Reproduce the records that follow in full, excluding any picture they contain.
++++++
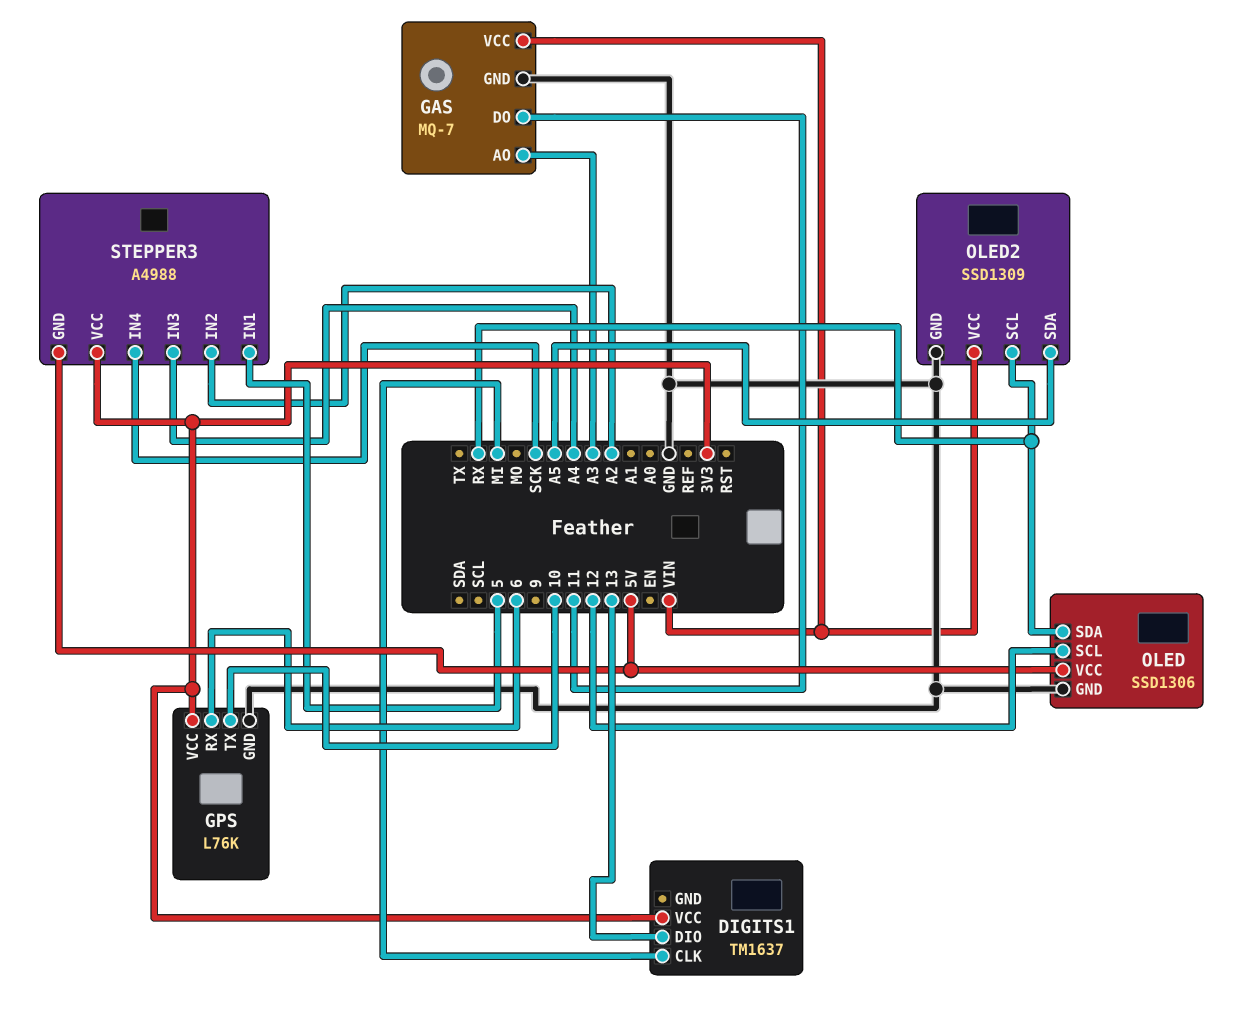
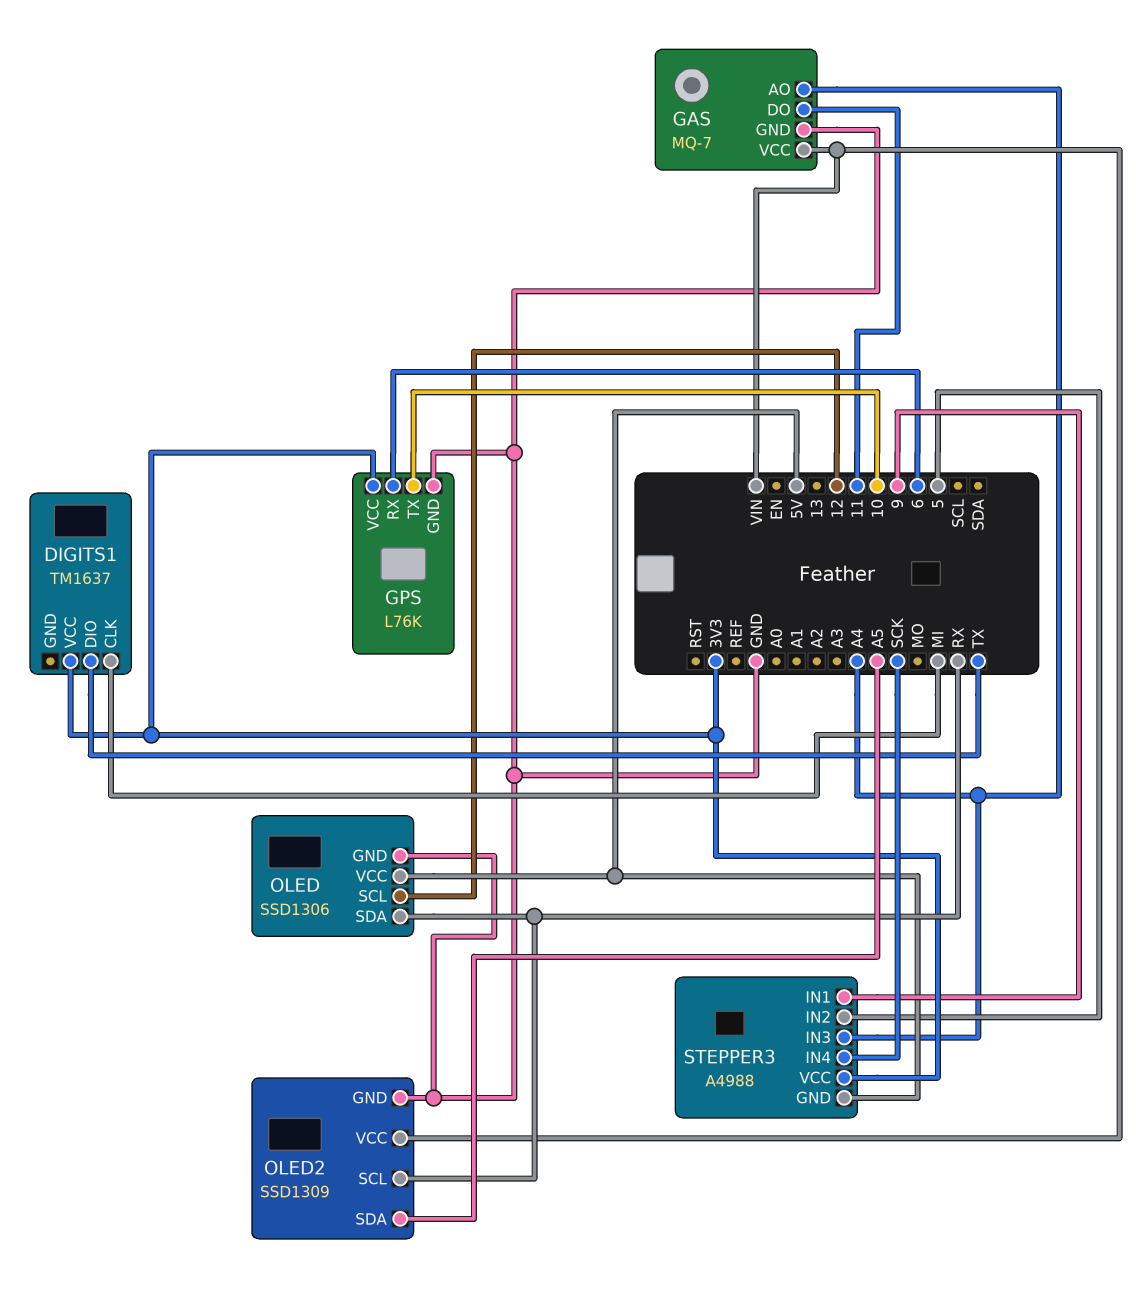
DIGITS1 pin DIO: 13 -> TX
GAS pin AO: A3 -> A4
STEPPER3 pin IN1: 5 -> 9
STEPPER3 pin IN2: A2 -> 5

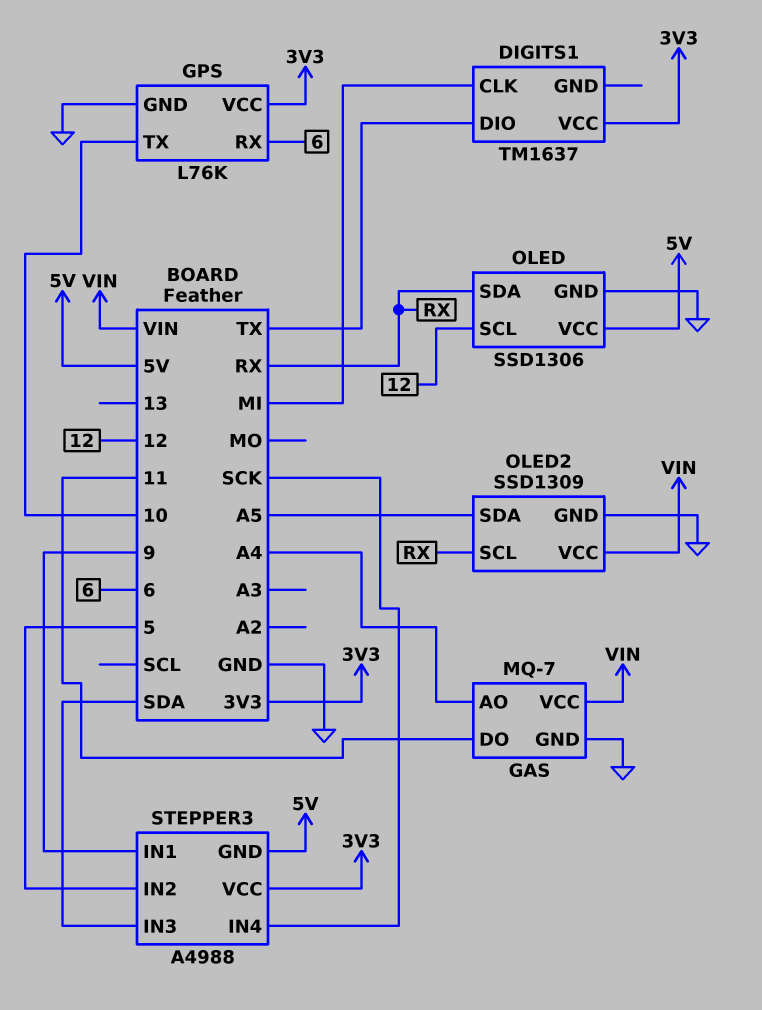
STEPPER3 pin IN3: A4 -> SDA

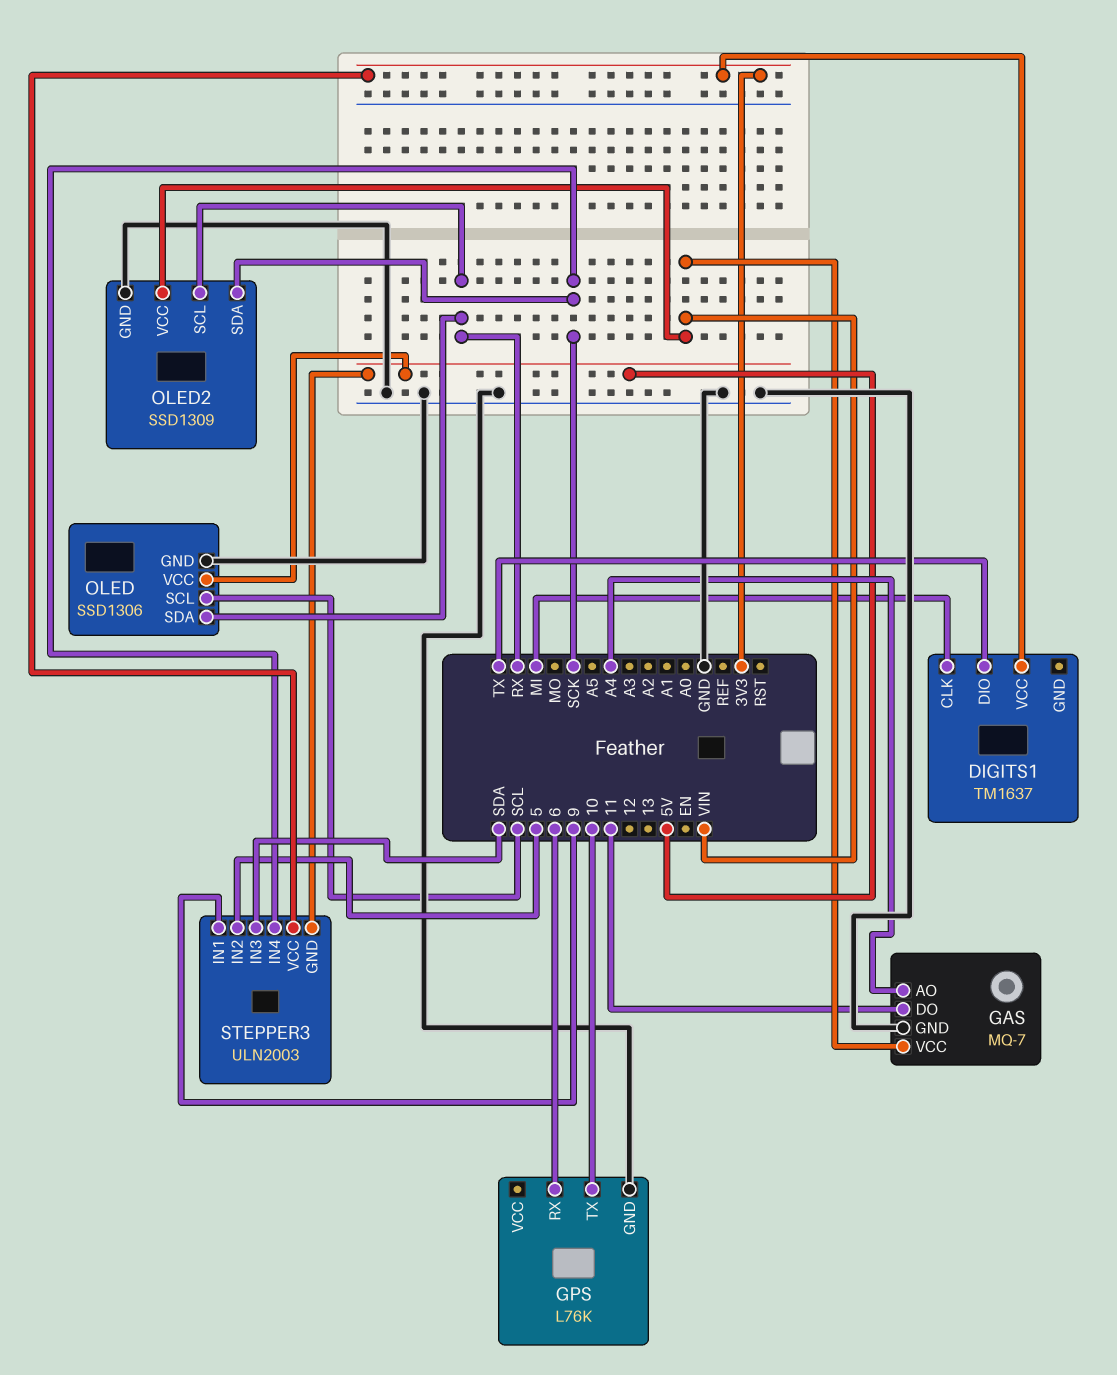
GPS pin VCC: 3V3 -> none
OLED pin SCL: 12 -> SCL
OLED2 pin SDA: A5 -> SCK
STEPPER3: A4988 -> ULN2003

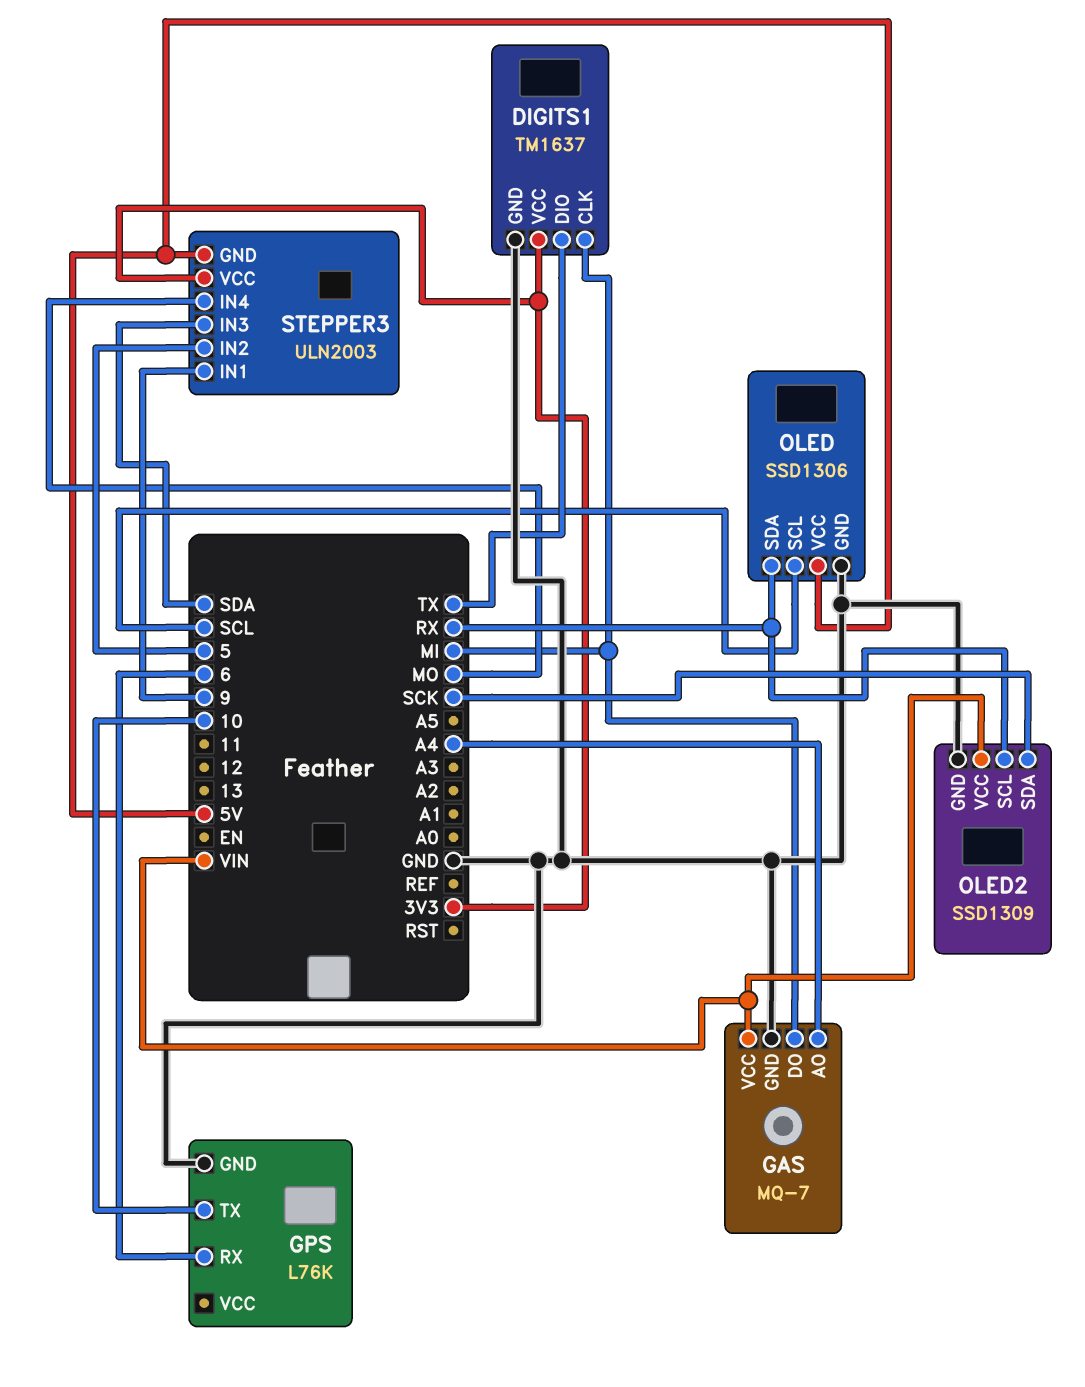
DIGITS1 pin GND: none -> GND
GAS pin DO: 11 -> MI
STEPPER3 pin IN4: SCK -> MO

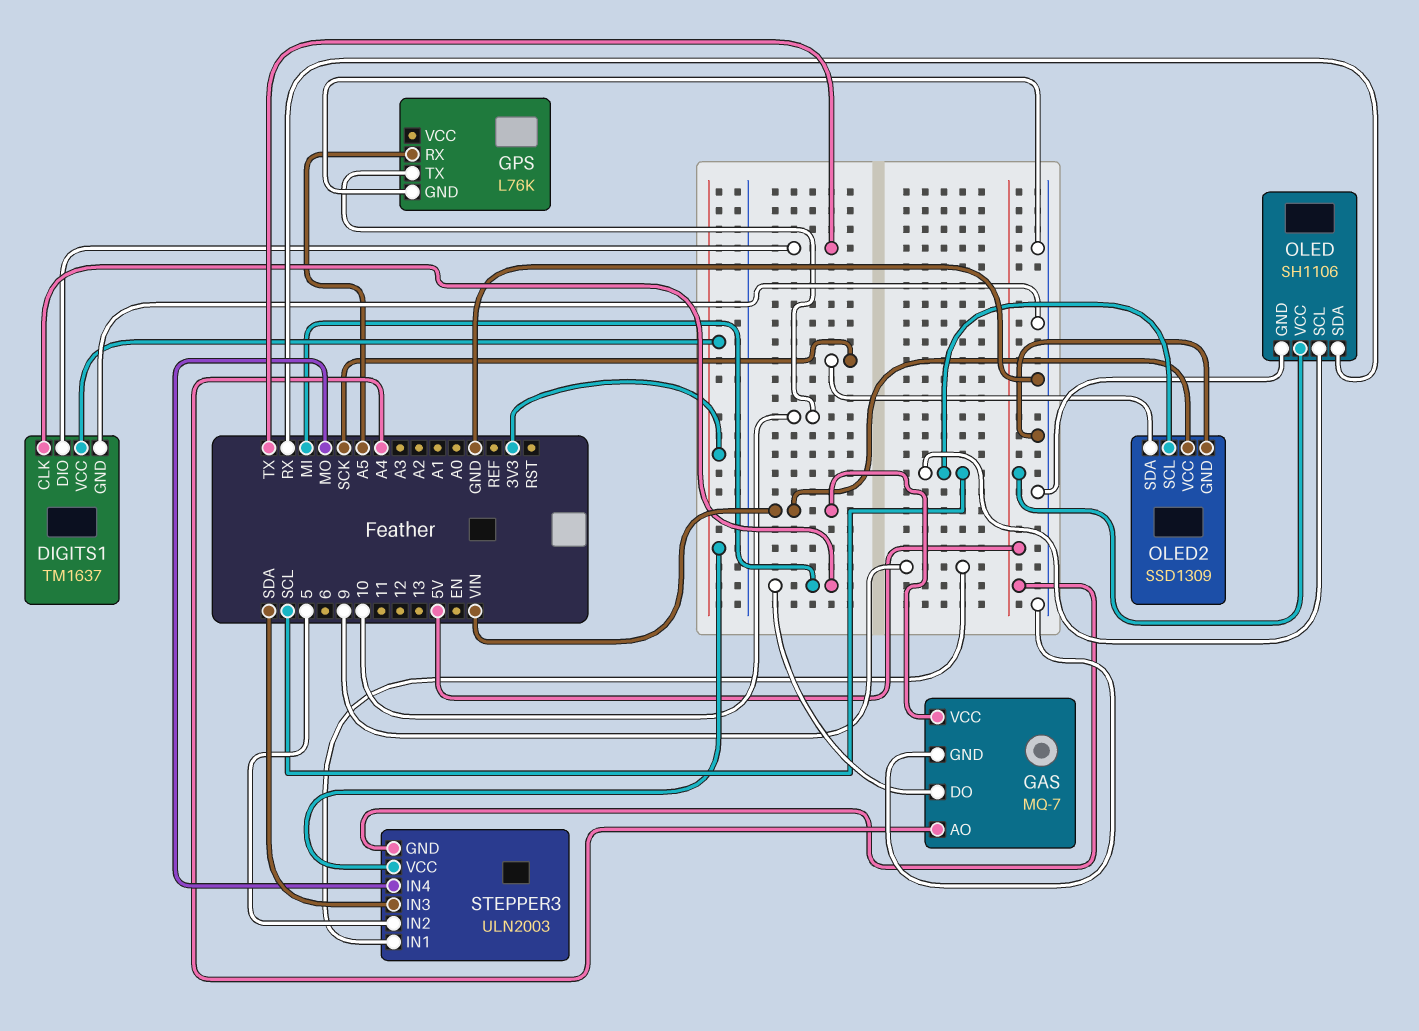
GPS pin RX: 6 -> A5
OLED: SSD1306 -> SH1106
OLED2 pin SCL: RX -> SCL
++++++
• [Written reply]
DIGITS1 pin DIO: 13 -> TX
GAS pin AO: A3 -> A4
STEPPER3 pin IN1: 5 -> 9
STEPPER3 pin IN2: A2 -> 5

STEPPER3 pin IN3: A4 -> SDA

GPS pin VCC: 3V3 -> none
OLED pin SCL: 12 -> SCL
OLED2 pin SDA: A5 -> SCK
STEPPER3: A4988 -> ULN2003

DIGITS1 pin GND: none -> GND
GAS pin DO: 11 -> MI
STEPPER3 pin IN4: SCK -> MO

GPS pin RX: 6 -> A5
OLED: SSD1306 -> SH1106
OLED2 pin SCL: RX -> SCL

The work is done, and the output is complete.